(Records provided)
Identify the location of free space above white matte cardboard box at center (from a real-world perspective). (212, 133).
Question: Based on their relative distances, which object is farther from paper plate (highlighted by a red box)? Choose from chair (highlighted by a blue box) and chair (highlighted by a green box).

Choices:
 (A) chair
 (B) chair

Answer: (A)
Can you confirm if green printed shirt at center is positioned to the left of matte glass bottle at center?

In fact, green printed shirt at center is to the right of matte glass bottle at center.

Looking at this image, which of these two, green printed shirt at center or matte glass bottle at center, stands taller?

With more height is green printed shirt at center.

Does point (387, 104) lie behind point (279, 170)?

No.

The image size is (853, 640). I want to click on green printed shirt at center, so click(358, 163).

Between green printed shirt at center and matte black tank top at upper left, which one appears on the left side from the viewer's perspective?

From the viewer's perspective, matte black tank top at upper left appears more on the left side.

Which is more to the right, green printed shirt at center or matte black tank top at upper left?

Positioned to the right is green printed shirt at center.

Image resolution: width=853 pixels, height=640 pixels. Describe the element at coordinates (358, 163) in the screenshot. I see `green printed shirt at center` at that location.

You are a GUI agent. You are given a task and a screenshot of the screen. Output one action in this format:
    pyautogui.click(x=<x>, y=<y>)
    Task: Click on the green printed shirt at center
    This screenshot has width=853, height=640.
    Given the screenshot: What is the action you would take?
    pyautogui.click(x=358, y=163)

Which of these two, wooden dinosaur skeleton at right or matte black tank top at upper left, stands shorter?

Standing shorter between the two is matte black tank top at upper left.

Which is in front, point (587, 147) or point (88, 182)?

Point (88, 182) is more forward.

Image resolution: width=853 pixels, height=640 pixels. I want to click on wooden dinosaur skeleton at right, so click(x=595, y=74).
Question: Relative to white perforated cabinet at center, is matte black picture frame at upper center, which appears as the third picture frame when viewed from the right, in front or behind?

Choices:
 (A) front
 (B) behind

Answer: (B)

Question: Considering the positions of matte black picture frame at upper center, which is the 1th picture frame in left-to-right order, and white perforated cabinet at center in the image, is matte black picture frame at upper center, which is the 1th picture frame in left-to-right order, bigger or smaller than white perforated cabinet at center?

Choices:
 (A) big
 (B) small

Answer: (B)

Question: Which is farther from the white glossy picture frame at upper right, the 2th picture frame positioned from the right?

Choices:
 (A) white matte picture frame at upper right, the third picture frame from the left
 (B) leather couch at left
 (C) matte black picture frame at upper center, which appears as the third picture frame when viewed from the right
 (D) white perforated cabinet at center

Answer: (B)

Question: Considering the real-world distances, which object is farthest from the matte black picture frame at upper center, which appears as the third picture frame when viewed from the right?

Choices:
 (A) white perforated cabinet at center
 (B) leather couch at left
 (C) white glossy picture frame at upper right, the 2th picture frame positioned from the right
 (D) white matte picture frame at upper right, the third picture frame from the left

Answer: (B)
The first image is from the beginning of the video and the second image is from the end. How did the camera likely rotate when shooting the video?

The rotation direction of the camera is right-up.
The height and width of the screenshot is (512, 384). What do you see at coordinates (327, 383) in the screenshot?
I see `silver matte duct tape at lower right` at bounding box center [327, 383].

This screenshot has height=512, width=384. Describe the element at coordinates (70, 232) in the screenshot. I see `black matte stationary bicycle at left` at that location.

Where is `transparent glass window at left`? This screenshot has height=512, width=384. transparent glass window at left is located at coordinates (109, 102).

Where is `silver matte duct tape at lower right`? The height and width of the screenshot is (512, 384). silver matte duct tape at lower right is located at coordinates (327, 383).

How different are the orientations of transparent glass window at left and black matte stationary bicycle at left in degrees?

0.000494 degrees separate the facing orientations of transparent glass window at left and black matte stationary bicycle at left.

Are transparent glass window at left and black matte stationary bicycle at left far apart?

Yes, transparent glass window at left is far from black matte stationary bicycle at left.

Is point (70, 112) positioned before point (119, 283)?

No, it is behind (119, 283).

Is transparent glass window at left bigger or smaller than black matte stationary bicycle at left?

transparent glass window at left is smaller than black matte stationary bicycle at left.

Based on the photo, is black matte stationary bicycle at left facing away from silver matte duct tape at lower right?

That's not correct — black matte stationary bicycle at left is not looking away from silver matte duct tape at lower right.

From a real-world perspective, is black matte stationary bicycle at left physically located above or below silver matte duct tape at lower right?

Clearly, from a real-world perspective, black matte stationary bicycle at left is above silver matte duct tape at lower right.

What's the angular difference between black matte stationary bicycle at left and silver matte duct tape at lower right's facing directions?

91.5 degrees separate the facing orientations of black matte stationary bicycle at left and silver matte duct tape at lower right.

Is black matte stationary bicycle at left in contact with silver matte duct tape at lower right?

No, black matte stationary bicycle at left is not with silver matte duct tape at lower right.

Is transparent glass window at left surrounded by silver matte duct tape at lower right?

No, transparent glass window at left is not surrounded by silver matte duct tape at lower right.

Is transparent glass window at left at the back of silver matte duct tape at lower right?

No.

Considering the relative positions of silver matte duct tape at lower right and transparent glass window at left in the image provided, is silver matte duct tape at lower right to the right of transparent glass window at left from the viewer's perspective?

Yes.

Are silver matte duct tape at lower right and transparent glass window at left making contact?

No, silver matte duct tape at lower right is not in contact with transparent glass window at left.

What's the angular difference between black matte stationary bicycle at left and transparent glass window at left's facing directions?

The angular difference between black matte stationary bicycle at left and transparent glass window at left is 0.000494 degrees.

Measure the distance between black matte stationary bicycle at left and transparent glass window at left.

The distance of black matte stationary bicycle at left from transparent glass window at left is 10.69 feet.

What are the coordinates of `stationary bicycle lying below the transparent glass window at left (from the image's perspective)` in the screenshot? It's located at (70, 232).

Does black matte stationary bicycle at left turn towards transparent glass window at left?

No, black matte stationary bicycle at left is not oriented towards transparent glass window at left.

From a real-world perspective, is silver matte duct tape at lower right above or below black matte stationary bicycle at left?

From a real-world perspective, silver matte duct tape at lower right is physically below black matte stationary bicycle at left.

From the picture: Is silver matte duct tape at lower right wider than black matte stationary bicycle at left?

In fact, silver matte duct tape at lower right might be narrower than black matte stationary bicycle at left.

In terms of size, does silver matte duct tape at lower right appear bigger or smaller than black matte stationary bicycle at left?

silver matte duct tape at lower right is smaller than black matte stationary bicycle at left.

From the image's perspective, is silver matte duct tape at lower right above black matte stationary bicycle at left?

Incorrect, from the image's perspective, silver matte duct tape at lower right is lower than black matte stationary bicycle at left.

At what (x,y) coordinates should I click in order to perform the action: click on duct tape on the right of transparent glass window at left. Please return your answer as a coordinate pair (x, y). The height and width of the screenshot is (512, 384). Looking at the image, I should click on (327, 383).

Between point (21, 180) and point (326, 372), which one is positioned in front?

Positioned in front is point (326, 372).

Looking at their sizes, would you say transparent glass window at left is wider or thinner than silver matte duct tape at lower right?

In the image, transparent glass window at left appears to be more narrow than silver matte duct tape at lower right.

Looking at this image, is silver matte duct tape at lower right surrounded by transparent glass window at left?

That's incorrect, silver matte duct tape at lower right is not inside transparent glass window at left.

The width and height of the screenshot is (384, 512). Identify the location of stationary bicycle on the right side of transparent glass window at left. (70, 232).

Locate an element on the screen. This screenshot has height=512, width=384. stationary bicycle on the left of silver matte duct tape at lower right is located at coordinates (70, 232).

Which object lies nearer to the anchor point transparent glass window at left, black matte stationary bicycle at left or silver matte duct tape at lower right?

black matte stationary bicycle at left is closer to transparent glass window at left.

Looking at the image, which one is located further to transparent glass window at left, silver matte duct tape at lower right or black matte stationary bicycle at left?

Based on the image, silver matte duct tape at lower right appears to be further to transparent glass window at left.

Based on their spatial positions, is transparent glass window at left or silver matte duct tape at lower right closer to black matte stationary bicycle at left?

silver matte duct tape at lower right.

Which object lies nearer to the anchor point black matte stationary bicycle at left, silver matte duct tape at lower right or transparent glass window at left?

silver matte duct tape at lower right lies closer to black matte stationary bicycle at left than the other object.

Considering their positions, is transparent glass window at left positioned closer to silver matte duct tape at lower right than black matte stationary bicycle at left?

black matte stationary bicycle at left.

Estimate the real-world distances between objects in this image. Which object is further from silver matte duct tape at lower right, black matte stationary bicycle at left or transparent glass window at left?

(What you should do)
Copy the records from the line with "Are silver matte" to the line with "Does black matte", putting "clear glass window" wherever "transparent glass window" appears and changing nothing else.

(Task response)
Are silver matte duct tape at lower right and clear glass window at left making contact?

No, silver matte duct tape at lower right is not in contact with clear glass window at left.

What's the angular difference between black matte stationary bicycle at left and clear glass window at left's facing directions?

The angular difference between black matte stationary bicycle at left and clear glass window at left is 0.000494 degrees.

Measure the distance between black matte stationary bicycle at left and clear glass window at left.

The distance of black matte stationary bicycle at left from clear glass window at left is 10.69 feet.

What are the coordinates of `stationary bicycle lying below the clear glass window at left (from the image's perspective)` in the screenshot? It's located at (70, 232).

Does black matte stationary bicycle at left turn towards clear glass window at left?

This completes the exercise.